**Short task**
Copy every line in the entries below that contains the word "size", treating uppercase and lowercase as different.

**Data entries**
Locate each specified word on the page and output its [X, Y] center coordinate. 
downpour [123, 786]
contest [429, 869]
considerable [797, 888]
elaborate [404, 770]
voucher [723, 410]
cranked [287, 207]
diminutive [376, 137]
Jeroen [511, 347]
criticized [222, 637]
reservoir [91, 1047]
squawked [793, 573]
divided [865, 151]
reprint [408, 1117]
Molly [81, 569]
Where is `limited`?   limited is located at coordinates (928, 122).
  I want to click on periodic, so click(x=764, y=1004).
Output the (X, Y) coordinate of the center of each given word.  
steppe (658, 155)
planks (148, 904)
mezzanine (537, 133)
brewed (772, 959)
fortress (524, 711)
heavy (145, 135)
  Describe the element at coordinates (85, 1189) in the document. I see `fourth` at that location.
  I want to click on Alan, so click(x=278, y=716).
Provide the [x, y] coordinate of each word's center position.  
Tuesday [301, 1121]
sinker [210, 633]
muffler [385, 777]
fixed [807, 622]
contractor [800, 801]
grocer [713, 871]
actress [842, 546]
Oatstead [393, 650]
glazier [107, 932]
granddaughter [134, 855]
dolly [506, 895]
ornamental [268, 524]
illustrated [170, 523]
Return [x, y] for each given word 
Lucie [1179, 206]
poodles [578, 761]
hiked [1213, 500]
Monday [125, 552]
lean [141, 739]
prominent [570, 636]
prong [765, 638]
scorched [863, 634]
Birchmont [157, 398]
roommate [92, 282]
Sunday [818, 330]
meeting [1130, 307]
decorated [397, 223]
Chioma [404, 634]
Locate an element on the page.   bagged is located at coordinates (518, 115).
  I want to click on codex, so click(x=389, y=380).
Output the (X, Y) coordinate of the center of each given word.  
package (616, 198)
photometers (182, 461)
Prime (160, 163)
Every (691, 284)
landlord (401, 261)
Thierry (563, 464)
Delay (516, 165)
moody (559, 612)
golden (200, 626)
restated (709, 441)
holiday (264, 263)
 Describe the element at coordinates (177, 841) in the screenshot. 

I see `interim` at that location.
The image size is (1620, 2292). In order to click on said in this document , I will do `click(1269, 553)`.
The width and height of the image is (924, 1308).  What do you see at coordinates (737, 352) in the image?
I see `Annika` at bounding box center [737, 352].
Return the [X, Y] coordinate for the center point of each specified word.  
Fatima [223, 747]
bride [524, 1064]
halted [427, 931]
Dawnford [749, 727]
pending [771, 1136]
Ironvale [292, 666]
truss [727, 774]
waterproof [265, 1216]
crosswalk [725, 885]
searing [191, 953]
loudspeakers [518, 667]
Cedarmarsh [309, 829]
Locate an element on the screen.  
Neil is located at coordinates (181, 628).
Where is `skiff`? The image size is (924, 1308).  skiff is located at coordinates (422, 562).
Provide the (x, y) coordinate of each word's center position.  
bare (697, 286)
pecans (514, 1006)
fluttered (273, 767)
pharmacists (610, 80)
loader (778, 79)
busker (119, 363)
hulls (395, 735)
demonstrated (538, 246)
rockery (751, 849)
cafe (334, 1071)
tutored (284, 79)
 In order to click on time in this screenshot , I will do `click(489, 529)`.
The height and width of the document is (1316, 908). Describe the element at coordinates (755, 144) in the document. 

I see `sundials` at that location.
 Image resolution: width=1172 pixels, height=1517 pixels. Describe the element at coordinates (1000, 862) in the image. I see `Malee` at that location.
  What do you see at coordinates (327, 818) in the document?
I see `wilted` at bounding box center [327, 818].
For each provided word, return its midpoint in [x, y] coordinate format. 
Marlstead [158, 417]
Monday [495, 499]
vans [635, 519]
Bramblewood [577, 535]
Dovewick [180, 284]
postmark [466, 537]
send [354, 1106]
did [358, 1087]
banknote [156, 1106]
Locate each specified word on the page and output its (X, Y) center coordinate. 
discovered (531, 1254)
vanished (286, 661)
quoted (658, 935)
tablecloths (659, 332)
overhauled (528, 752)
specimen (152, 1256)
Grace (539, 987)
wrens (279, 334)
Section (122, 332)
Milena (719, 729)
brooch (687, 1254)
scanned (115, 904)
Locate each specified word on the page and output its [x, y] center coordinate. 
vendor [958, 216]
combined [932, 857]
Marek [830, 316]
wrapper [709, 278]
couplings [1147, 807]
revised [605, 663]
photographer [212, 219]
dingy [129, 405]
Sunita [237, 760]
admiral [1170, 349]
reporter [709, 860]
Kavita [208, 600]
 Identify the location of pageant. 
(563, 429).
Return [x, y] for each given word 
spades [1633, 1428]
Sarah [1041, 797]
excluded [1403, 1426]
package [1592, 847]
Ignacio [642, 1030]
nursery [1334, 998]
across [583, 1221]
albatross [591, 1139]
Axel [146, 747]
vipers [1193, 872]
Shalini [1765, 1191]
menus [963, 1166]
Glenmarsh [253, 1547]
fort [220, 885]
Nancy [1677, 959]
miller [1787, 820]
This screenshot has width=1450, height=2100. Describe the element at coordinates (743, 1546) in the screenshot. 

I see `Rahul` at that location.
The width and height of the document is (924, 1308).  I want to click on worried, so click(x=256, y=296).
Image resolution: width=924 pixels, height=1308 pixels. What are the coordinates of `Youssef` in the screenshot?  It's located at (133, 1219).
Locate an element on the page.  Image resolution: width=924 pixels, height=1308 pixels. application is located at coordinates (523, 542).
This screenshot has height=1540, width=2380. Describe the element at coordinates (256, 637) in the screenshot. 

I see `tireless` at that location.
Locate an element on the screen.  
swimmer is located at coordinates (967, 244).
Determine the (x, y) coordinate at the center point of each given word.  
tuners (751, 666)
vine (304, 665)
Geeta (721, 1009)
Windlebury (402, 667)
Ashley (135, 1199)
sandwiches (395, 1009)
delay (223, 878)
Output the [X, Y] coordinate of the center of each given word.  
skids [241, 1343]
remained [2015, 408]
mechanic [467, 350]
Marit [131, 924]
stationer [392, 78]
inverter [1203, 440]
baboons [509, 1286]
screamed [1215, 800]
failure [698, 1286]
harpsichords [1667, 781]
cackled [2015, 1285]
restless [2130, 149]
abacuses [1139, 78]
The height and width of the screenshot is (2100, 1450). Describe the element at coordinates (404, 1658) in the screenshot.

**Response**
The image size is (1620, 2292). In order to click on said in this document , I will do `click(1269, 553)`.
Where is `skiff`? The image size is (924, 1308).  skiff is located at coordinates (422, 562).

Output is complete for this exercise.